** Data supplied follows **

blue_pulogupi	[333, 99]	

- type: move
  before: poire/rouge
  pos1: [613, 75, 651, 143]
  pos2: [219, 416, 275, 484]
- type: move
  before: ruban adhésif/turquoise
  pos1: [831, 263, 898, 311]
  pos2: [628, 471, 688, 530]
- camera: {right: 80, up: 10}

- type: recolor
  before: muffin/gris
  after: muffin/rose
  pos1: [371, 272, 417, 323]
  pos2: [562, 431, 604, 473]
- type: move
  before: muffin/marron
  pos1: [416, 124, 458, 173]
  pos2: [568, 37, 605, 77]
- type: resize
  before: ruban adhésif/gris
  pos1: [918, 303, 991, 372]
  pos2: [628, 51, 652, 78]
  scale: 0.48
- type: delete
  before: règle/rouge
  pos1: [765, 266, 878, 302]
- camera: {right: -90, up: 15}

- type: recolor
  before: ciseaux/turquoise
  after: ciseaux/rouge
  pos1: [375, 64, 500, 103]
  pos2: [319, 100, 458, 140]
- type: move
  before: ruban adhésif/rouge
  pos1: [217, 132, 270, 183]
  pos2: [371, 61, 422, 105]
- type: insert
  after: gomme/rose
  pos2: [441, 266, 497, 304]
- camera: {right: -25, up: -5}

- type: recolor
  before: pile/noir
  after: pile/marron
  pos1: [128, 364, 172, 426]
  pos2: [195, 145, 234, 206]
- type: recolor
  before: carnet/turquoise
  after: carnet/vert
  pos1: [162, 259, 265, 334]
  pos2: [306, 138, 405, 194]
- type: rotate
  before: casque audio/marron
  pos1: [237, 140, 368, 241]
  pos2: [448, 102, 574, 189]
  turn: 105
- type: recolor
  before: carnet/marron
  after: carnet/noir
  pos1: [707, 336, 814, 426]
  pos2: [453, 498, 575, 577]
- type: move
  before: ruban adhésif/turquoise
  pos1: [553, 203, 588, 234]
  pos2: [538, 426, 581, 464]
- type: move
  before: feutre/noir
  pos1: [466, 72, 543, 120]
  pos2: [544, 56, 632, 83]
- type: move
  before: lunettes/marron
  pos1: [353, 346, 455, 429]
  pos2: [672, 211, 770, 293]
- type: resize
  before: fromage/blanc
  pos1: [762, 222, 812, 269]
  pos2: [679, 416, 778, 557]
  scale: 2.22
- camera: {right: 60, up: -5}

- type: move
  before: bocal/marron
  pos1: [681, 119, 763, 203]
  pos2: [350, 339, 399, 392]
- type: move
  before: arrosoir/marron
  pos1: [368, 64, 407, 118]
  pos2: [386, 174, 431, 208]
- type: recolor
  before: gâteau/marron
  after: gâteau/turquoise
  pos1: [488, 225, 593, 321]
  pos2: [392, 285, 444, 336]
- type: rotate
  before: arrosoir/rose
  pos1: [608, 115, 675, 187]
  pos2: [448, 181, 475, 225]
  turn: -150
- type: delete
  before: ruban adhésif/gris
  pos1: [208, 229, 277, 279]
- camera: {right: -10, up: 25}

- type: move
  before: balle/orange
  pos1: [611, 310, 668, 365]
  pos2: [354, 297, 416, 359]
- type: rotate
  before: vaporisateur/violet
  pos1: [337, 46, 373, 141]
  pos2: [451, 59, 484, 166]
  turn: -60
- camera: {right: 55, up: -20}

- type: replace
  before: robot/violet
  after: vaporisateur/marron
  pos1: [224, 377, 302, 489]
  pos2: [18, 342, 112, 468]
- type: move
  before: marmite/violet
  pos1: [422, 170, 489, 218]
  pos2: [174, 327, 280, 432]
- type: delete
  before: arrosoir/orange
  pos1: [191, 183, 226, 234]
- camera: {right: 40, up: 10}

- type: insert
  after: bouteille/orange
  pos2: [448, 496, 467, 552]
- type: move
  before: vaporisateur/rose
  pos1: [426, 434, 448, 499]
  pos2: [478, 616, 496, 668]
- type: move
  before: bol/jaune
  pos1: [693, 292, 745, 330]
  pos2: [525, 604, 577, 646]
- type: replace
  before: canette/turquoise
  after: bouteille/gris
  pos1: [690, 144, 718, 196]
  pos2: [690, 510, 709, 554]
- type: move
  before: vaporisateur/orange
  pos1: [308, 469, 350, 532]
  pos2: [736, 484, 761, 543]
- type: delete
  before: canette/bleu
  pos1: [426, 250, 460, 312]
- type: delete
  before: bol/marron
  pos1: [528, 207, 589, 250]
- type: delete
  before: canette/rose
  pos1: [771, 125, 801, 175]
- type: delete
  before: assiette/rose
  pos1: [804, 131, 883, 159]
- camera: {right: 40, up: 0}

** End of Data supplied **

Brief:
Could you write out all the entries word for word?

Expected answer:
blue_pulogupi	[333, 99]	

- type: move
  before: poire/rouge
  pos1: [613, 75, 651, 143]
  pos2: [219, 416, 275, 484]
- type: move
  before: ruban adhésif/turquoise
  pos1: [831, 263, 898, 311]
  pos2: [628, 471, 688, 530]
- camera: {right: 80, up: 10}

- type: recolor
  before: muffin/gris
  after: muffin/rose
  pos1: [371, 272, 417, 323]
  pos2: [562, 431, 604, 473]
- type: move
  before: muffin/marron
  pos1: [416, 124, 458, 173]
  pos2: [568, 37, 605, 77]
- type: resize
  before: ruban adhésif/gris
  pos1: [918, 303, 991, 372]
  pos2: [628, 51, 652, 78]
  scale: 0.48
- type: delete
  before: règle/rouge
  pos1: [765, 266, 878, 302]
- camera: {right: -90, up: 15}

- type: recolor
  before: ciseaux/turquoise
  after: ciseaux/rouge
  pos1: [375, 64, 500, 103]
  pos2: [319, 100, 458, 140]
- type: move
  before: ruban adhésif/rouge
  pos1: [217, 132, 270, 183]
  pos2: [371, 61, 422, 105]
- type: insert
  after: gomme/rose
  pos2: [441, 266, 497, 304]
- camera: {right: -25, up: -5}

- type: recolor
  before: pile/noir
  after: pile/marron
  pos1: [128, 364, 172, 426]
  pos2: [195, 145, 234, 206]
- type: recolor
  before: carnet/turquoise
  after: carnet/vert
  pos1: [162, 259, 265, 334]
  pos2: [306, 138, 405, 194]
- type: rotate
  before: casque audio/marron
  pos1: [237, 140, 368, 241]
  pos2: [448, 102, 574, 189]
  turn: 105
- type: recolor
  before: carnet/marron
  after: carnet/noir
  pos1: [707, 336, 814, 426]
  pos2: [453, 498, 575, 577]
- type: move
  before: ruban adhésif/turquoise
  pos1: [553, 203, 588, 234]
  pos2: [538, 426, 581, 464]
- type: move
  before: feutre/noir
  pos1: [466, 72, 543, 120]
  pos2: [544, 56, 632, 83]
- type: move
  before: lunettes/marron
  pos1: [353, 346, 455, 429]
  pos2: [672, 211, 770, 293]
- type: resize
  before: fromage/blanc
  pos1: [762, 222, 812, 269]
  pos2: [679, 416, 778, 557]
  scale: 2.22
- camera: {right: 60, up: -5}

- type: move
  before: bocal/marron
  pos1: [681, 119, 763, 203]
  pos2: [350, 339, 399, 392]
- type: move
  before: arrosoir/marron
  pos1: [368, 64, 407, 118]
  pos2: [386, 174, 431, 208]
- type: recolor
  before: gâteau/marron
  after: gâteau/turquoise
  pos1: [488, 225, 593, 321]
  pos2: [392, 285, 444, 336]
- type: rotate
  before: arrosoir/rose
  pos1: [608, 115, 675, 187]
  pos2: [448, 181, 475, 225]
  turn: -150
- type: delete
  before: ruban adhésif/gris
  pos1: [208, 229, 277, 279]
- camera: {right: -10, up: 25}

- type: move
  before: balle/orange
  pos1: [611, 310, 668, 365]
  pos2: [354, 297, 416, 359]
- type: rotate
  before: vaporisateur/violet
  pos1: [337, 46, 373, 141]
  pos2: [451, 59, 484, 166]
  turn: -60
- camera: {right: 55, up: -20}

- type: replace
  before: robot/violet
  after: vaporisateur/marron
  pos1: [224, 377, 302, 489]
  pos2: [18, 342, 112, 468]
- type: move
  before: marmite/violet
  pos1: [422, 170, 489, 218]
  pos2: [174, 327, 280, 432]
- type: delete
  before: arrosoir/orange
  pos1: [191, 183, 226, 234]
- camera: {right: 40, up: 10}

- type: insert
  after: bouteille/orange
  pos2: [448, 496, 467, 552]
- type: move
  before: vaporisateur/rose
  pos1: [426, 434, 448, 499]
  pos2: [478, 616, 496, 668]
- type: move
  before: bol/jaune
  pos1: [693, 292, 745, 330]
  pos2: [525, 604, 577, 646]
- type: replace
  before: canette/turquoise
  after: bouteille/gris
  pos1: [690, 144, 718, 196]
  pos2: [690, 510, 709, 554]
- type: move
  before: vaporisateur/orange
  pos1: [308, 469, 350, 532]
  pos2: [736, 484, 761, 543]
- type: delete
  before: canette/bleu
  pos1: [426, 250, 460, 312]
- type: delete
  before: bol/marron
  pos1: [528, 207, 589, 250]
- type: delete
  before: canette/rose
  pos1: [771, 125, 801, 175]
- type: delete
  before: assiette/rose
  pos1: [804, 131, 883, 159]
- camera: {right: 40, up: 0}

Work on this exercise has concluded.